#### The data

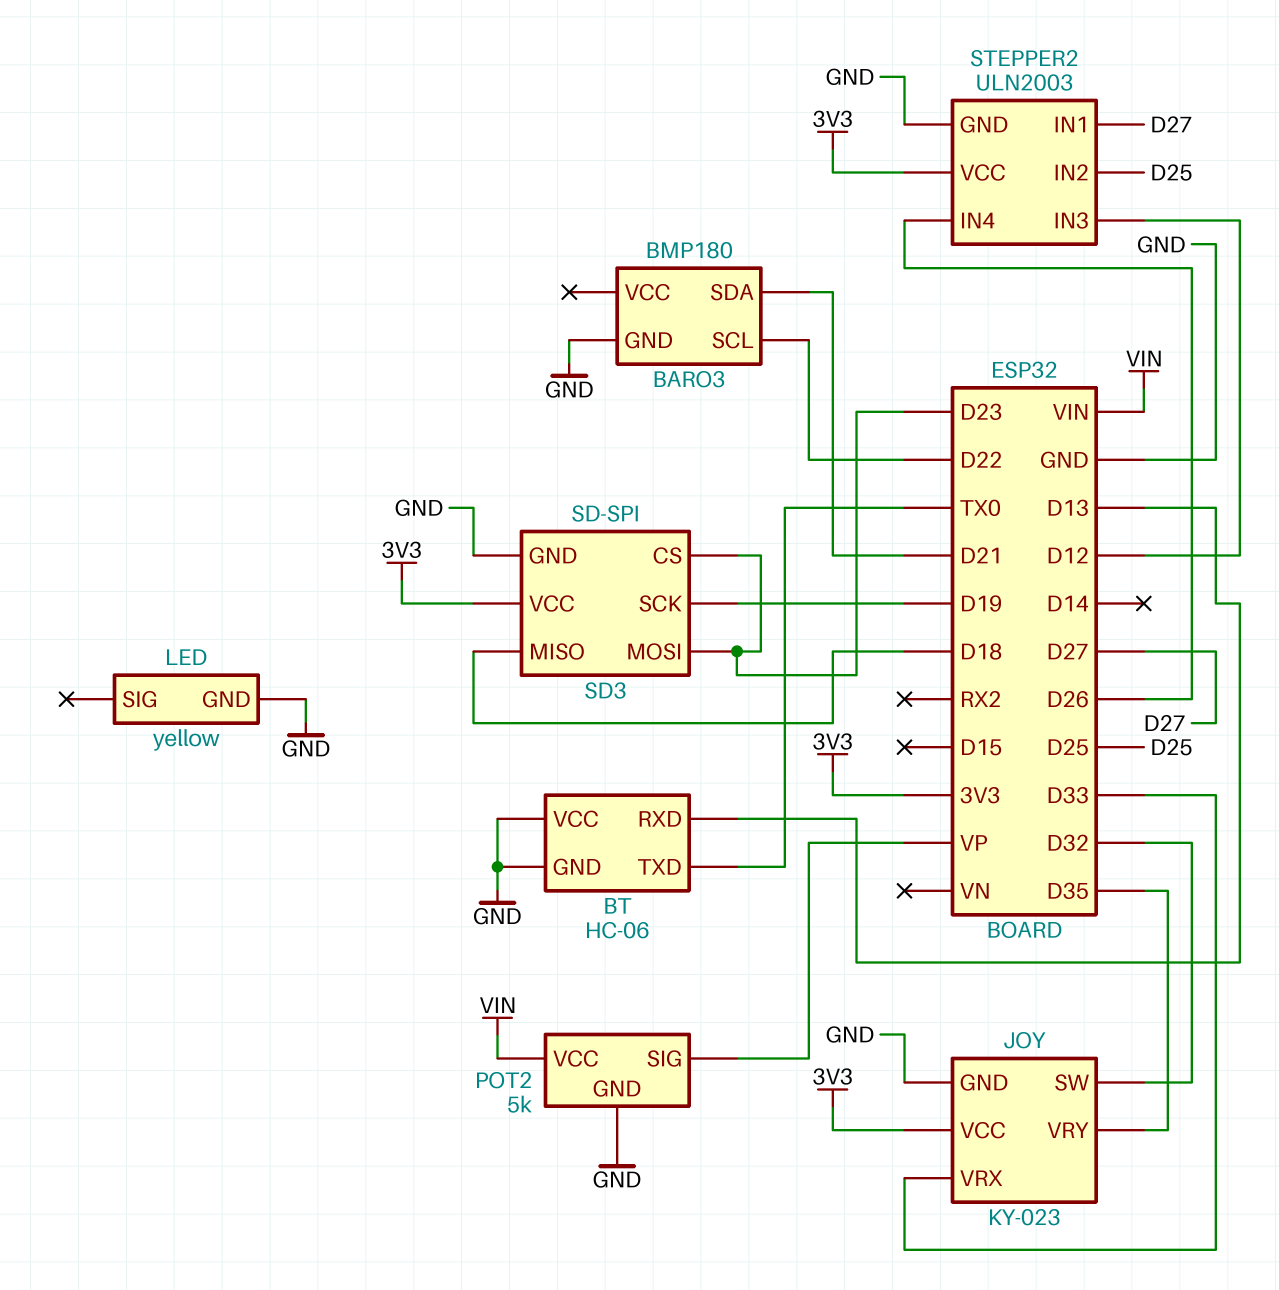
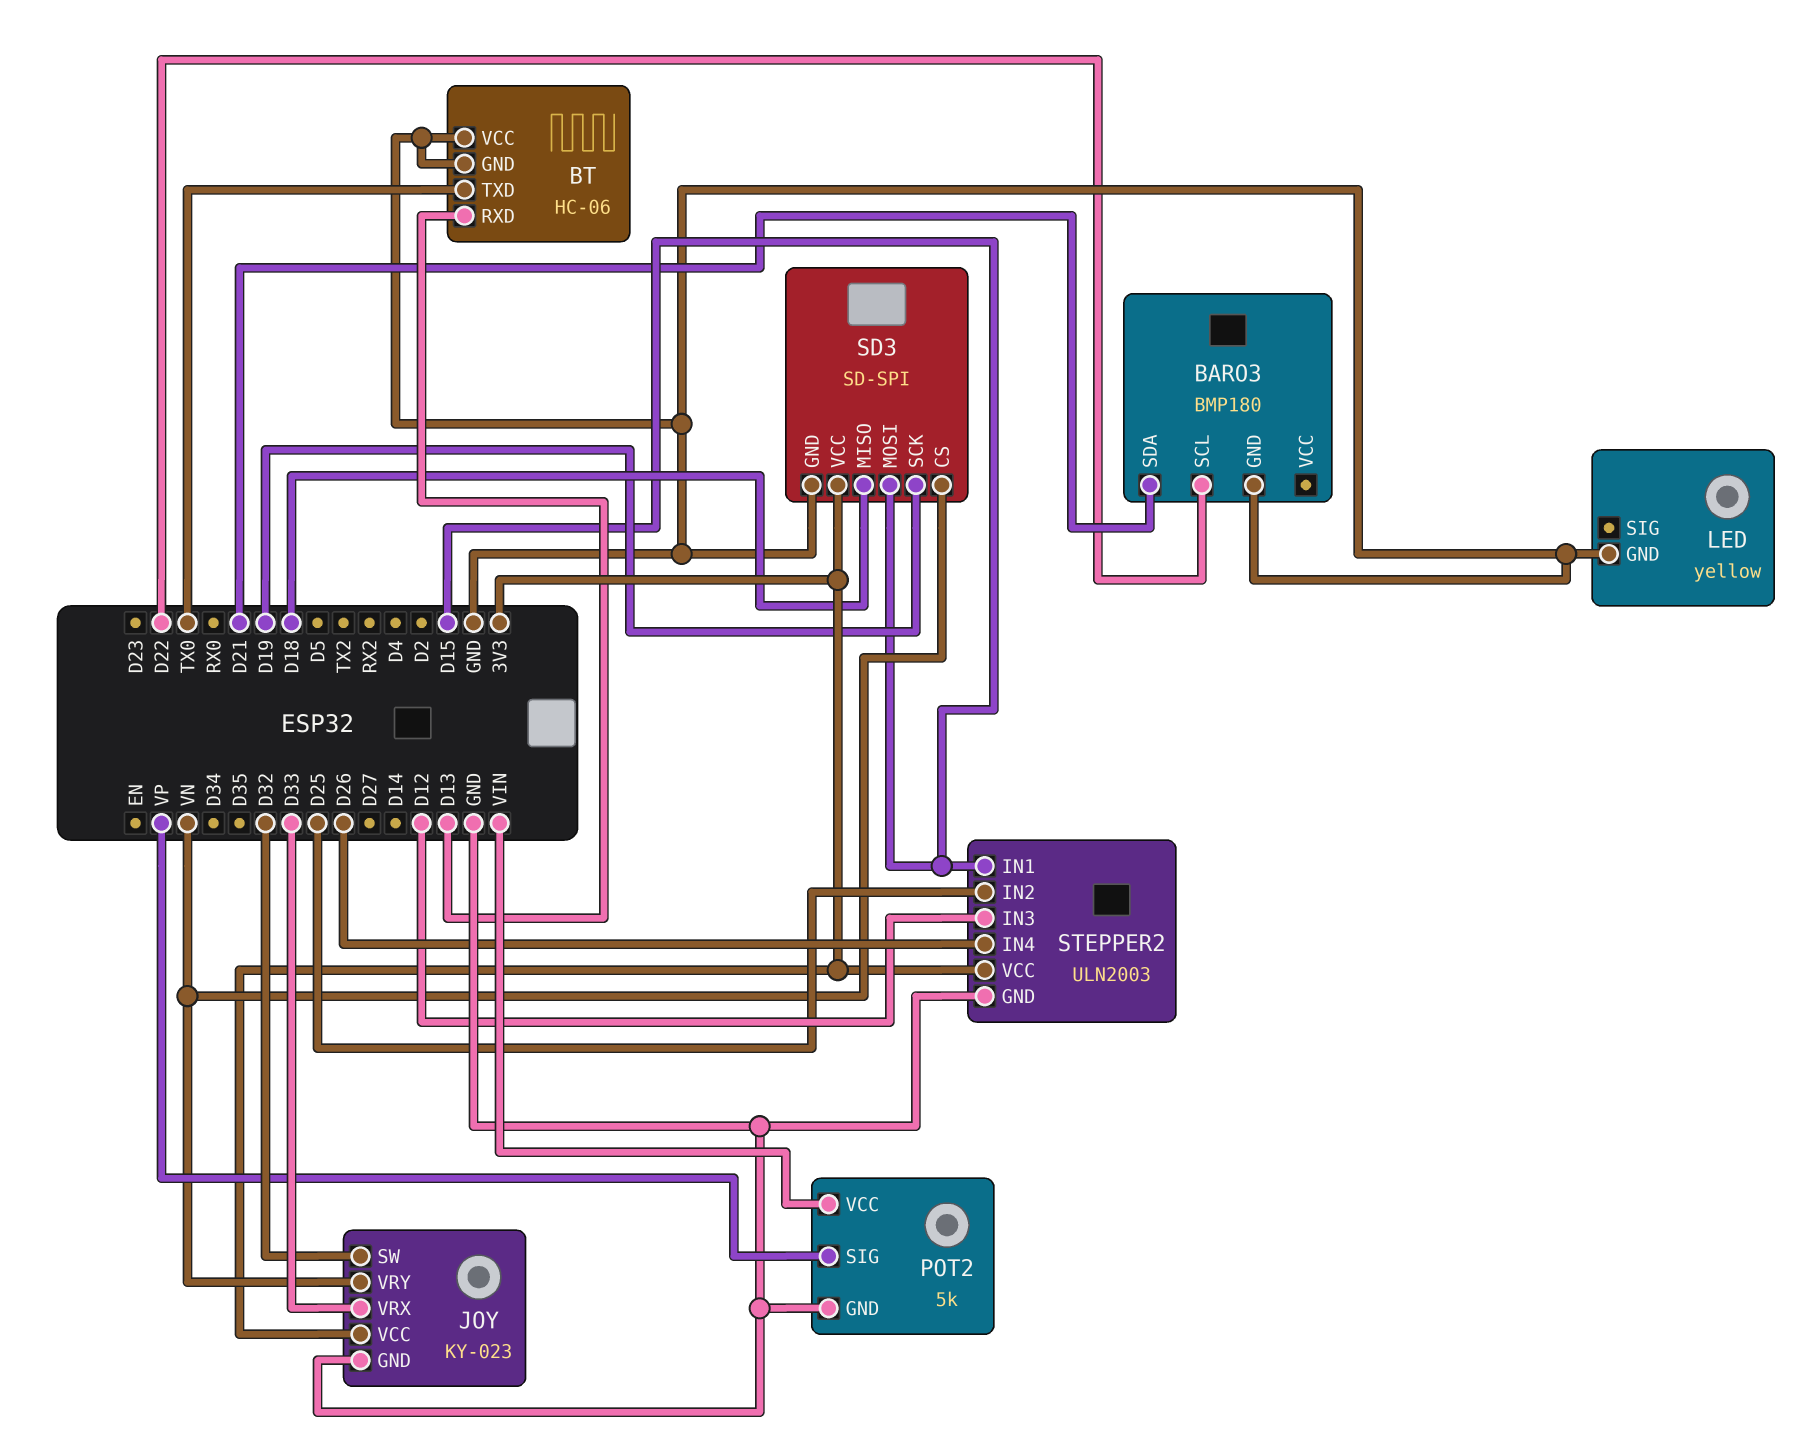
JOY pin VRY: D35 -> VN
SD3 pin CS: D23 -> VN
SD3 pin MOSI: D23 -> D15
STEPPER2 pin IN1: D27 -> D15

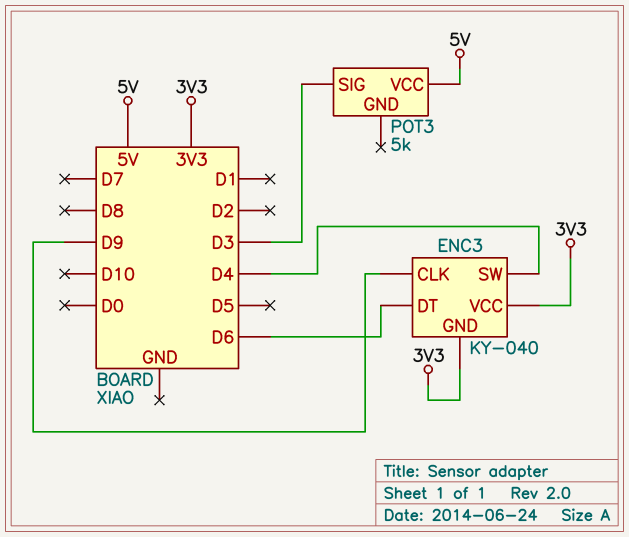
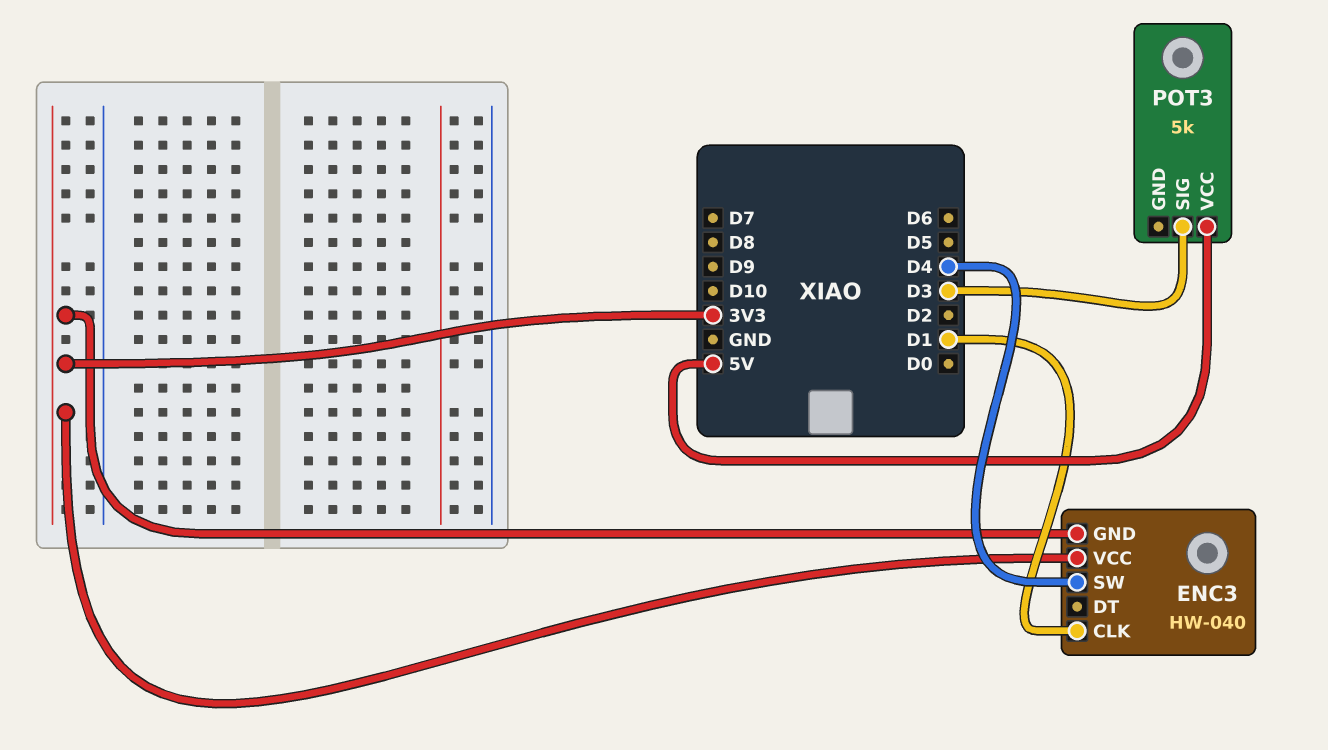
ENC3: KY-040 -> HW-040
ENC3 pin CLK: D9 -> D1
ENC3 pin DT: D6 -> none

########

- **Work to be completed**
Having located the line containing "ENC3: KY-040 -> HW-040", set it down along with every line after it through the end of the data, reproducing each exactly.

- **Answer**
ENC3: KY-040 -> HW-040
ENC3 pin CLK: D9 -> D1
ENC3 pin DT: D6 -> none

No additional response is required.